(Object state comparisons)
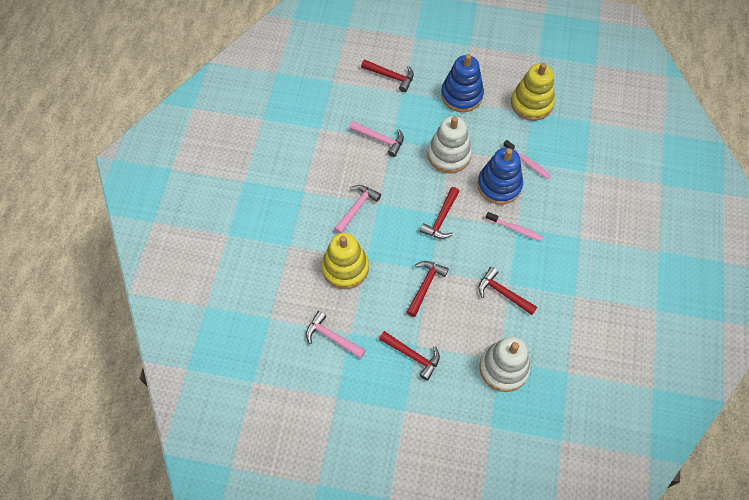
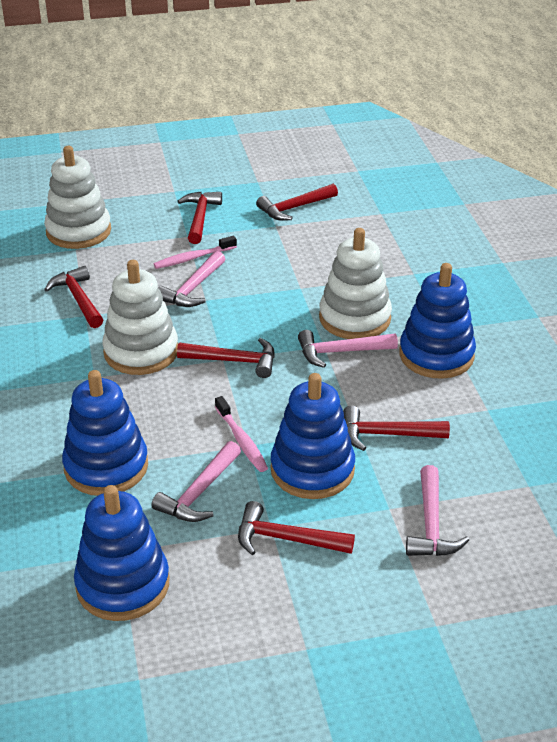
blue stacking toy: 2 -> 4
pink hammer: 3 -> 4
red hammer: 5 -> 6
white stacking toy: 2 -> 3
yellow stacking toy: 2 -> 0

__ASSIGNMENT__.
In the data above, which lines include "stacking"? Return those lines.

__ANSWER FOR THIS EXERCISE__.
blue stacking toy: 2 -> 4
white stacking toy: 2 -> 3
yellow stacking toy: 2 -> 0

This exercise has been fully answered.